Problem details => Leaving out the pictures, please reproduce exactly and only the lines from the one that contains "purple star: (343, 236) -> (217, 231), moved" through the last line below.

*** Opening Record set ***

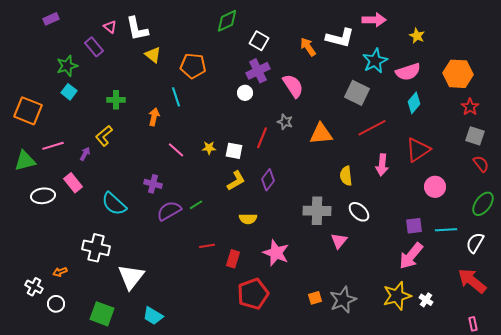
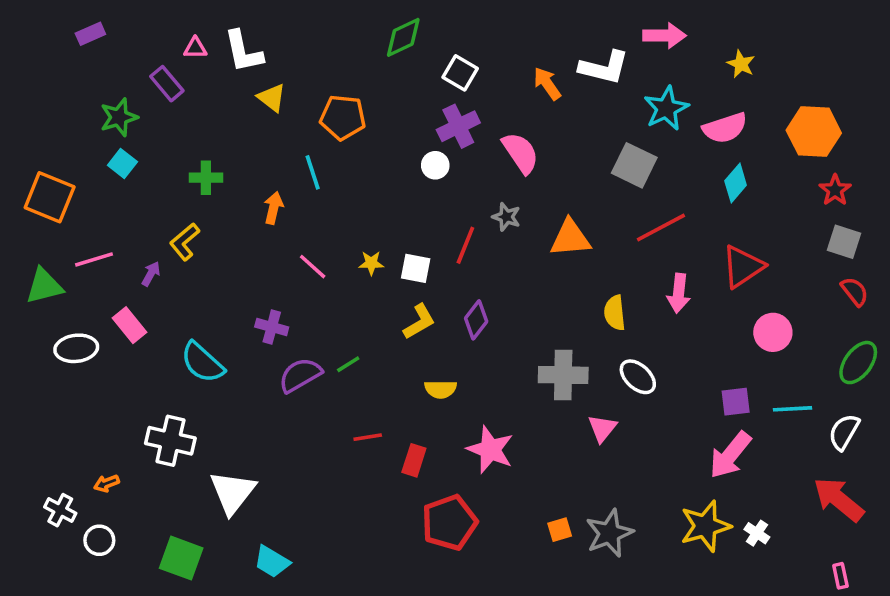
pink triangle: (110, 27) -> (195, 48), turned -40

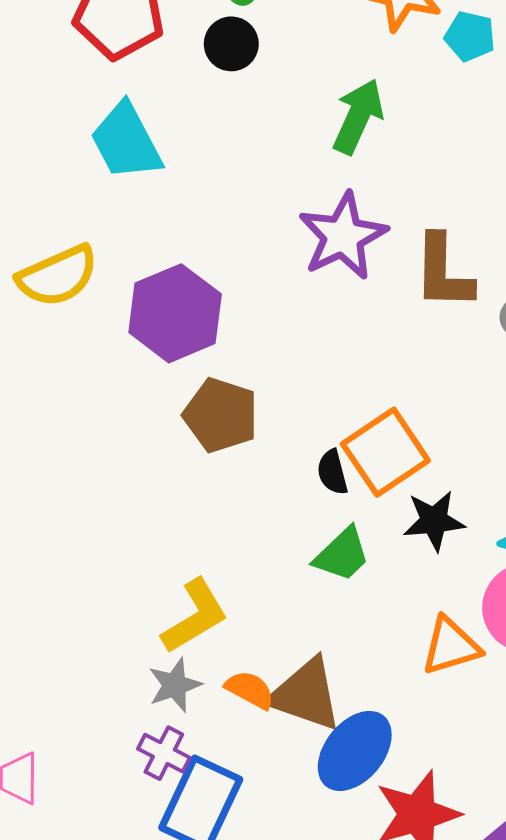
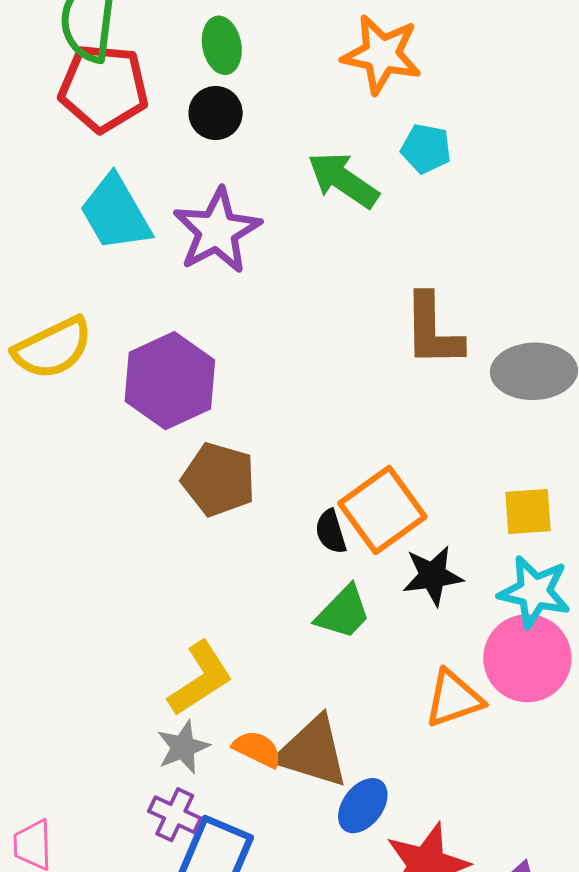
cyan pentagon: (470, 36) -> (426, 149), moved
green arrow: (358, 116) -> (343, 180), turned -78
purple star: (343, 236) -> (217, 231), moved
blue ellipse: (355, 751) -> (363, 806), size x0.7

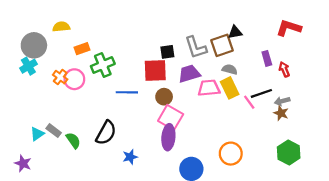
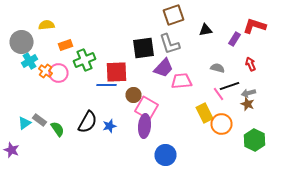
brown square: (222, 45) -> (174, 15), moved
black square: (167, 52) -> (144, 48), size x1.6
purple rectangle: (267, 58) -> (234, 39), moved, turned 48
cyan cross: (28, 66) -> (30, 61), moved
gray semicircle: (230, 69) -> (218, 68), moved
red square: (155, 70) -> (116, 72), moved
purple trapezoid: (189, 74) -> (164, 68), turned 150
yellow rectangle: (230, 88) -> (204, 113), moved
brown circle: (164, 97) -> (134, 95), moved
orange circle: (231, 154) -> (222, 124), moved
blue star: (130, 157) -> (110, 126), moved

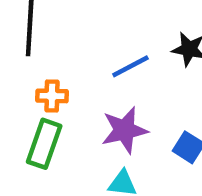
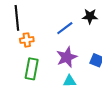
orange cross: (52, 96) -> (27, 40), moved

*** Closing Record set ***

Solved exercise =>
purple star: (343, 236) -> (217, 231), moved
blue ellipse: (355, 751) -> (363, 806), size x0.7

brown square: (222, 45) -> (174, 15), moved
black square: (167, 52) -> (144, 48), size x1.6
purple rectangle: (267, 58) -> (234, 39), moved, turned 48
cyan cross: (28, 66) -> (30, 61), moved
gray semicircle: (230, 69) -> (218, 68), moved
red square: (155, 70) -> (116, 72), moved
purple trapezoid: (189, 74) -> (164, 68), turned 150
yellow rectangle: (230, 88) -> (204, 113), moved
brown circle: (164, 97) -> (134, 95), moved
orange circle: (231, 154) -> (222, 124), moved
blue star: (130, 157) -> (110, 126), moved

orange cross: (52, 96) -> (27, 40), moved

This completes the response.